:: What is expected ::
Please count the lines below that contain the string "instrumentName" and reply with only that number.

:: Stored data entries ::
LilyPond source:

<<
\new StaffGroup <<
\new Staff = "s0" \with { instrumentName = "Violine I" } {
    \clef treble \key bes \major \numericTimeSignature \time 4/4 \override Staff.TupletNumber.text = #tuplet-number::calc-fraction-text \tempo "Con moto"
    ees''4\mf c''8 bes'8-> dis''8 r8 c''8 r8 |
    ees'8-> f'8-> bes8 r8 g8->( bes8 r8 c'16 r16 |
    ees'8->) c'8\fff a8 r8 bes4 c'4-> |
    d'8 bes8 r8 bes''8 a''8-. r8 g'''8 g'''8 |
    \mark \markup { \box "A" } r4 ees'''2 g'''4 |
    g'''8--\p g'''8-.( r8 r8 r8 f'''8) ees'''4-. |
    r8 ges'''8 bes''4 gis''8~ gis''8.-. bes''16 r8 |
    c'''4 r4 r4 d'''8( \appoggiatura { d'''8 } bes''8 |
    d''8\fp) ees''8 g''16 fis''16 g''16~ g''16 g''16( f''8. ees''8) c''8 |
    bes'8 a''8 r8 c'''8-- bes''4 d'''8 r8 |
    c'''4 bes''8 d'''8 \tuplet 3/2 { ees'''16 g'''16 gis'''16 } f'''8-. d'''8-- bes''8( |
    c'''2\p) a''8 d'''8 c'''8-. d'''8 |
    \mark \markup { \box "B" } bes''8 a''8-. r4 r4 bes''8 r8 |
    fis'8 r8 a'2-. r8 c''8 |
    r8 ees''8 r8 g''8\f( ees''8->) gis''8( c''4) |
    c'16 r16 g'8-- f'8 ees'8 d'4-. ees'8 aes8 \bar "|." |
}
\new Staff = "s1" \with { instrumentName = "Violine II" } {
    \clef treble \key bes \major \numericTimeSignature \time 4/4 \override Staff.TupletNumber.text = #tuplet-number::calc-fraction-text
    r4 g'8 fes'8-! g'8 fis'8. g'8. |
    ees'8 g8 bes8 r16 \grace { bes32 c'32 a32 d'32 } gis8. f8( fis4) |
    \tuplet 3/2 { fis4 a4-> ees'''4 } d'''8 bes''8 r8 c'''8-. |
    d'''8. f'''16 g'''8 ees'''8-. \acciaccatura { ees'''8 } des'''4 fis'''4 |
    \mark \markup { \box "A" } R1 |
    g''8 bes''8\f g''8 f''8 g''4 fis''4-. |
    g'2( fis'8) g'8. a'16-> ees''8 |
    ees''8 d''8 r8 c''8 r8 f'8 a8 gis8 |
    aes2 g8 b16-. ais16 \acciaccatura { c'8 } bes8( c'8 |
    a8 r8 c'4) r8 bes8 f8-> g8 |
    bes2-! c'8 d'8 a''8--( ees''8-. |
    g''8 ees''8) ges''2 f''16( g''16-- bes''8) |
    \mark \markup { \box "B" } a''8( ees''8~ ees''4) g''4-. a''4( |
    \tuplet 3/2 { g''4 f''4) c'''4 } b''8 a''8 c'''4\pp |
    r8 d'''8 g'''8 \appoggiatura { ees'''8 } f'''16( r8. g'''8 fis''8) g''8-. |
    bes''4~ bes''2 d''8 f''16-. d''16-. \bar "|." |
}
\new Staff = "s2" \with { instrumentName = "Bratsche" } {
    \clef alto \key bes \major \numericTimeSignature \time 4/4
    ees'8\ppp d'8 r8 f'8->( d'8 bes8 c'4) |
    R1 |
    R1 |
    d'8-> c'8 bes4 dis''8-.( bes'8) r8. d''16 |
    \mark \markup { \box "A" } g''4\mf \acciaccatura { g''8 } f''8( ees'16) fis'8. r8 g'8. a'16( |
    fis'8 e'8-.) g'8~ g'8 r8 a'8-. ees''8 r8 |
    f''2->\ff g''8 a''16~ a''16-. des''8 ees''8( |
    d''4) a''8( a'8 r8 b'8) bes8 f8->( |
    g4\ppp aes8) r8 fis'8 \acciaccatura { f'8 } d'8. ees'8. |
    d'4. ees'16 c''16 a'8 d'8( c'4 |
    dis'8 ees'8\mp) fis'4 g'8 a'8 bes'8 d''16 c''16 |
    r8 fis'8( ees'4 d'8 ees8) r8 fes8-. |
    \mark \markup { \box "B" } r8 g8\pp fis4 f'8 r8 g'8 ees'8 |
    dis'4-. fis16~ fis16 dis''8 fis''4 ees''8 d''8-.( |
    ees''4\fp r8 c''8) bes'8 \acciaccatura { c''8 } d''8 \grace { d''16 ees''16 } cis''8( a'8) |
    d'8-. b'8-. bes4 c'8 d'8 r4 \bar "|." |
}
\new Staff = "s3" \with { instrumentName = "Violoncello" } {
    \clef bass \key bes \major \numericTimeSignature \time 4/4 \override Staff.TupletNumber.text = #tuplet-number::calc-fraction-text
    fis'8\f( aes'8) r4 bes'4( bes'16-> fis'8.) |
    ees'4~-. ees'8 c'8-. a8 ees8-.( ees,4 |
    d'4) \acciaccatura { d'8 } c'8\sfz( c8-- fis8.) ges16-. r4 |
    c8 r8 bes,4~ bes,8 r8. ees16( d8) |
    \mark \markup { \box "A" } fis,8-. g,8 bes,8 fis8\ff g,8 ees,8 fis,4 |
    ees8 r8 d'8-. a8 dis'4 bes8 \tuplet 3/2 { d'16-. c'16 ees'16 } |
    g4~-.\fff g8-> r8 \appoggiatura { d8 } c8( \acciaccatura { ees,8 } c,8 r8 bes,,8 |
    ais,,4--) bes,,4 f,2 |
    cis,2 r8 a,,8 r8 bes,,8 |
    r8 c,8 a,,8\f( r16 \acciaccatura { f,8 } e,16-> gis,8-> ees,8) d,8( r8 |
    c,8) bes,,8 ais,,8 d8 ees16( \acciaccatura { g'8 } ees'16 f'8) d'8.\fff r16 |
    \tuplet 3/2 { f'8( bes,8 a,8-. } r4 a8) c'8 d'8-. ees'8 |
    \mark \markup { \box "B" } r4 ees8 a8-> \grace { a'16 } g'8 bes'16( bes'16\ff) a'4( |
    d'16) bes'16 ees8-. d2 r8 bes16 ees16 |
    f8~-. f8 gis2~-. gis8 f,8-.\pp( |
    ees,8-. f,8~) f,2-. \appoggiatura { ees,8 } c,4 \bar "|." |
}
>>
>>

:: The response ::
4